• [Work order] Each record below must be returned exactly as shown.

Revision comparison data
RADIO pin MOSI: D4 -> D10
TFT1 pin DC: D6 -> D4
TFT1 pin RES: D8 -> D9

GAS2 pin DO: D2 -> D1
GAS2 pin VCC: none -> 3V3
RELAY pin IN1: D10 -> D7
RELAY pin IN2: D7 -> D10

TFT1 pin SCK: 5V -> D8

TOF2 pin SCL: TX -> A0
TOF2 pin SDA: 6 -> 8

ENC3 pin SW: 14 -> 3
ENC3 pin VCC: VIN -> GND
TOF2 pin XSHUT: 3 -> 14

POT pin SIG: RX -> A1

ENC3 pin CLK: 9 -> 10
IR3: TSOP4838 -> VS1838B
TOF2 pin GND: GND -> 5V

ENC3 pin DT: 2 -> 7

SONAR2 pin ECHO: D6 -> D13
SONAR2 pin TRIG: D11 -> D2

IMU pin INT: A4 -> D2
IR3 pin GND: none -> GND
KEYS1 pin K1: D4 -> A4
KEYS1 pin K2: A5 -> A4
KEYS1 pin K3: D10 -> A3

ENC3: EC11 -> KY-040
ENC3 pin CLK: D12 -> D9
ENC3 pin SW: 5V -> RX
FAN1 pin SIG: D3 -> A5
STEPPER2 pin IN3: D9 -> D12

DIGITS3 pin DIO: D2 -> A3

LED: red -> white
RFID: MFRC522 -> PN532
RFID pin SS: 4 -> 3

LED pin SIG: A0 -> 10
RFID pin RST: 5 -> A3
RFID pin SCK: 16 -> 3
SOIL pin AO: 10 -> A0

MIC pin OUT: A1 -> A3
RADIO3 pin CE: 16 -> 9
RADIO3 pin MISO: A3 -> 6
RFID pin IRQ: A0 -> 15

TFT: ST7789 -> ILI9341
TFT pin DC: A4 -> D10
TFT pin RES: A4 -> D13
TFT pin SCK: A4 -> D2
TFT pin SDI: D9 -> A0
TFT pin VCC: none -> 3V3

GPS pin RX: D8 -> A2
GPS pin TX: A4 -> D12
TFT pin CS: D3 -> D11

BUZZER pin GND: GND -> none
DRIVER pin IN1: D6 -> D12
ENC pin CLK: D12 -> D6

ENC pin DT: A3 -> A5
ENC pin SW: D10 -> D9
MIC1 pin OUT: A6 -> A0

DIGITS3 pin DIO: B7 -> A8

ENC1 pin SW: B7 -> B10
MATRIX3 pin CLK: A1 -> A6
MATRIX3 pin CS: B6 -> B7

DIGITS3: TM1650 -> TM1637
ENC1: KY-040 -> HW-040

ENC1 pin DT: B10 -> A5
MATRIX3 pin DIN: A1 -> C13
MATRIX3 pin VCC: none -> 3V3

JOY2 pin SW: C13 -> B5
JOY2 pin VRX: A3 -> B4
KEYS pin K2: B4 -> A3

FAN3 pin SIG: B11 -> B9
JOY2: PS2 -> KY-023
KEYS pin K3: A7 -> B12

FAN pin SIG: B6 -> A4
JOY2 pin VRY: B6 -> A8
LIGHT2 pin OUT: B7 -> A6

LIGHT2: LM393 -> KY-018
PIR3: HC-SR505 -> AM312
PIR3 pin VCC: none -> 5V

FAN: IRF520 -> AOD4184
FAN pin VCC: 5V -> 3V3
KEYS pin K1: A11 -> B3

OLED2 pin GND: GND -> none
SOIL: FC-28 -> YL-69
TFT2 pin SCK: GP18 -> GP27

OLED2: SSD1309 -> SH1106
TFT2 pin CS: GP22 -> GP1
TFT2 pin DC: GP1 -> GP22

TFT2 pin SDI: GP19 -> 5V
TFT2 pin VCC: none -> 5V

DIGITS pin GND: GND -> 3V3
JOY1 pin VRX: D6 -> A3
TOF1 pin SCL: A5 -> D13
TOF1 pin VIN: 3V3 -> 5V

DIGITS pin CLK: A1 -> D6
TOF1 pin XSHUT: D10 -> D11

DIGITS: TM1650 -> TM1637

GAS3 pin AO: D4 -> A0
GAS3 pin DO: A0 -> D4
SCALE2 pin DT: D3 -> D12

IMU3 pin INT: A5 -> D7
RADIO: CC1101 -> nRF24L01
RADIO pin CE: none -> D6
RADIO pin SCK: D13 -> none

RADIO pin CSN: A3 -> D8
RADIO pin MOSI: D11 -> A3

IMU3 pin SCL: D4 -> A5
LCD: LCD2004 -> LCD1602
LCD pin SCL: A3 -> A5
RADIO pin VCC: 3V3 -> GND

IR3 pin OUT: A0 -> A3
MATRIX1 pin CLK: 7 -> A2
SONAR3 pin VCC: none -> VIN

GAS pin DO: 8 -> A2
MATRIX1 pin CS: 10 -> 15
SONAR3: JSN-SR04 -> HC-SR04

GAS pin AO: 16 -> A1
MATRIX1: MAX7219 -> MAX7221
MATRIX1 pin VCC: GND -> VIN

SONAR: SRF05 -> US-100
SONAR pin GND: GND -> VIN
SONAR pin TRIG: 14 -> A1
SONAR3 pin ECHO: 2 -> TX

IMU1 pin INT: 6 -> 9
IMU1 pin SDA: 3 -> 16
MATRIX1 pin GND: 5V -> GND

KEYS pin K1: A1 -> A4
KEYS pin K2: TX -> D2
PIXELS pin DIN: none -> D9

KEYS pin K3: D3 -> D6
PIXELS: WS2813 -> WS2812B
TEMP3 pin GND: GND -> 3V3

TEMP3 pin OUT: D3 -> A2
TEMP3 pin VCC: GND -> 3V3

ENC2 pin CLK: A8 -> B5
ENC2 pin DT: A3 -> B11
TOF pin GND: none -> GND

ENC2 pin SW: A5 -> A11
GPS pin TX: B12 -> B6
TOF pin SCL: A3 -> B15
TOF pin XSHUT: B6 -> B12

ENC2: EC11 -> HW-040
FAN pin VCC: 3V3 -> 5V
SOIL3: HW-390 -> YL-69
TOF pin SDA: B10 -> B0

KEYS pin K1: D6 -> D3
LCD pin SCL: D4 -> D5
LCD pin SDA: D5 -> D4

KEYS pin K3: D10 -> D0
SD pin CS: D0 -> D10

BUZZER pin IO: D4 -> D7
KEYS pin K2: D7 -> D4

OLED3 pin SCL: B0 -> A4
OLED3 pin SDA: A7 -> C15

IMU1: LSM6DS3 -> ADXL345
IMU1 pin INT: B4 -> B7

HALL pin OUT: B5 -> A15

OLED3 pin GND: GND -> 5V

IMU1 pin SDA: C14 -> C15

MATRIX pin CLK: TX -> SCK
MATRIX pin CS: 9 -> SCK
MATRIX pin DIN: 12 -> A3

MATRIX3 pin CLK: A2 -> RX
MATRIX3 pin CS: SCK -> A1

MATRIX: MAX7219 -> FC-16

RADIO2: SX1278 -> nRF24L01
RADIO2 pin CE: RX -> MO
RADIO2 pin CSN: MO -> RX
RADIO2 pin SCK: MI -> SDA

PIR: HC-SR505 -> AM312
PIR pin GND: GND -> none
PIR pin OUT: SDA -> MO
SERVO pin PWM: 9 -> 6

• [Solution to the problem]
RADIO pin MOSI: D4 -> D10
TFT1 pin DC: D6 -> D4
TFT1 pin RES: D8 -> D9

GAS2 pin DO: D2 -> D1
GAS2 pin VCC: none -> 3V3
RELAY pin IN1: D10 -> D7
RELAY pin IN2: D7 -> D10

TFT1 pin SCK: 5V -> D8

TOF2 pin SCL: TX -> A0
TOF2 pin SDA: 6 -> 8

ENC3 pin SW: 14 -> 3
ENC3 pin VCC: VIN -> GND
TOF2 pin XSHUT: 3 -> 14

POT pin SIG: RX -> A1

ENC3 pin CLK: 9 -> 10
IR3: TSOP4838 -> VS1838B
TOF2 pin GND: GND -> 5V

ENC3 pin DT: 2 -> 7

SONAR2 pin ECHO: D6 -> D13
SONAR2 pin TRIG: D11 -> D2

IMU pin INT: A4 -> D2
IR3 pin GND: none -> GND
KEYS1 pin K1: D4 -> A4
KEYS1 pin K2: A5 -> A4
KEYS1 pin K3: D10 -> A3

ENC3: EC11 -> KY-040
ENC3 pin CLK: D12 -> D9
ENC3 pin SW: 5V -> RX
FAN1 pin SIG: D3 -> A5
STEPPER2 pin IN3: D9 -> D12

DIGITS3 pin DIO: D2 -> A3

LED: red -> white
RFID: MFRC522 -> PN532
RFID pin SS: 4 -> 3

LED pin SIG: A0 -> 10
RFID pin RST: 5 -> A3
RFID pin SCK: 16 -> 3
SOIL pin AO: 10 -> A0

MIC pin OUT: A1 -> A3
RADIO3 pin CE: 16 -> 9
RADIO3 pin MISO: A3 -> 6
RFID pin IRQ: A0 -> 15

TFT: ST7789 -> ILI9341
TFT pin DC: A4 -> D10
TFT pin RES: A4 -> D13
TFT pin SCK: A4 -> D2
TFT pin SDI: D9 -> A0
TFT pin VCC: none -> 3V3

GPS pin RX: D8 -> A2
GPS pin TX: A4 -> D12
TFT pin CS: D3 -> D11

BUZZER pin GND: GND -> none
DRIVER pin IN1: D6 -> D12
ENC pin CLK: D12 -> D6

ENC pin DT: A3 -> A5
ENC pin SW: D10 -> D9
MIC1 pin OUT: A6 -> A0

DIGITS3 pin DIO: B7 -> A8

ENC1 pin SW: B7 -> B10
MATRIX3 pin CLK: A1 -> A6
MATRIX3 pin CS: B6 -> B7

DIGITS3: TM1650 -> TM1637
ENC1: KY-040 -> HW-040

ENC1 pin DT: B10 -> A5
MATRIX3 pin DIN: A1 -> C13
MATRIX3 pin VCC: none -> 3V3

JOY2 pin SW: C13 -> B5
JOY2 pin VRX: A3 -> B4
KEYS pin K2: B4 -> A3

FAN3 pin SIG: B11 -> B9
JOY2: PS2 -> KY-023
KEYS pin K3: A7 -> B12

FAN pin SIG: B6 -> A4
JOY2 pin VRY: B6 -> A8
LIGHT2 pin OUT: B7 -> A6

LIGHT2: LM393 -> KY-018
PIR3: HC-SR505 -> AM312
PIR3 pin VCC: none -> 5V

FAN: IRF520 -> AOD4184
FAN pin VCC: 5V -> 3V3
KEYS pin K1: A11 -> B3

OLED2 pin GND: GND -> none
SOIL: FC-28 -> YL-69
TFT2 pin SCK: GP18 -> GP27

OLED2: SSD1309 -> SH1106
TFT2 pin CS: GP22 -> GP1
TFT2 pin DC: GP1 -> GP22

TFT2 pin SDI: GP19 -> 5V
TFT2 pin VCC: none -> 5V

DIGITS pin GND: GND -> 3V3
JOY1 pin VRX: D6 -> A3
TOF1 pin SCL: A5 -> D13
TOF1 pin VIN: 3V3 -> 5V

DIGITS pin CLK: A1 -> D6
TOF1 pin XSHUT: D10 -> D11

DIGITS: TM1650 -> TM1637

GAS3 pin AO: D4 -> A0
GAS3 pin DO: A0 -> D4
SCALE2 pin DT: D3 -> D12

IMU3 pin INT: A5 -> D7
RADIO: CC1101 -> nRF24L01
RADIO pin CE: none -> D6
RADIO pin SCK: D13 -> none

RADIO pin CSN: A3 -> D8
RADIO pin MOSI: D11 -> A3

IMU3 pin SCL: D4 -> A5
LCD: LCD2004 -> LCD1602
LCD pin SCL: A3 -> A5
RADIO pin VCC: 3V3 -> GND

IR3 pin OUT: A0 -> A3
MATRIX1 pin CLK: 7 -> A2
SONAR3 pin VCC: none -> VIN

GAS pin DO: 8 -> A2
MATRIX1 pin CS: 10 -> 15
SONAR3: JSN-SR04 -> HC-SR04

GAS pin AO: 16 -> A1
MATRIX1: MAX7219 -> MAX7221
MATRIX1 pin VCC: GND -> VIN

SONAR: SRF05 -> US-100
SONAR pin GND: GND -> VIN
SONAR pin TRIG: 14 -> A1
SONAR3 pin ECHO: 2 -> TX

IMU1 pin INT: 6 -> 9
IMU1 pin SDA: 3 -> 16
MATRIX1 pin GND: 5V -> GND

KEYS pin K1: A1 -> A4
KEYS pin K2: TX -> D2
PIXELS pin DIN: none -> D9

KEYS pin K3: D3 -> D6
PIXELS: WS2813 -> WS2812B
TEMP3 pin GND: GND -> 3V3

TEMP3 pin OUT: D3 -> A2
TEMP3 pin VCC: GND -> 3V3

ENC2 pin CLK: A8 -> B5
ENC2 pin DT: A3 -> B11
TOF pin GND: none -> GND

ENC2 pin SW: A5 -> A11
GPS pin TX: B12 -> B6
TOF pin SCL: A3 -> B15
TOF pin XSHUT: B6 -> B12

ENC2: EC11 -> HW-040
FAN pin VCC: 3V3 -> 5V
SOIL3: HW-390 -> YL-69
TOF pin SDA: B10 -> B0

KEYS pin K1: D6 -> D3
LCD pin SCL: D4 -> D5
LCD pin SDA: D5 -> D4

KEYS pin K3: D10 -> D0
SD pin CS: D0 -> D10

BUZZER pin IO: D4 -> D7
KEYS pin K2: D7 -> D4

OLED3 pin SCL: B0 -> A4
OLED3 pin SDA: A7 -> C15

IMU1: LSM6DS3 -> ADXL345
IMU1 pin INT: B4 -> B7

HALL pin OUT: B5 -> A15

OLED3 pin GND: GND -> 5V

IMU1 pin SDA: C14 -> C15

MATRIX pin CLK: TX -> SCK
MATRIX pin CS: 9 -> SCK
MATRIX pin DIN: 12 -> A3

MATRIX3 pin CLK: A2 -> RX
MATRIX3 pin CS: SCK -> A1

MATRIX: MAX7219 -> FC-16

RADIO2: SX1278 -> nRF24L01
RADIO2 pin CE: RX -> MO
RADIO2 pin CSN: MO -> RX
RADIO2 pin SCK: MI -> SDA

PIR: HC-SR505 -> AM312
PIR pin GND: GND -> none
PIR pin OUT: SDA -> MO
SERVO pin PWM: 9 -> 6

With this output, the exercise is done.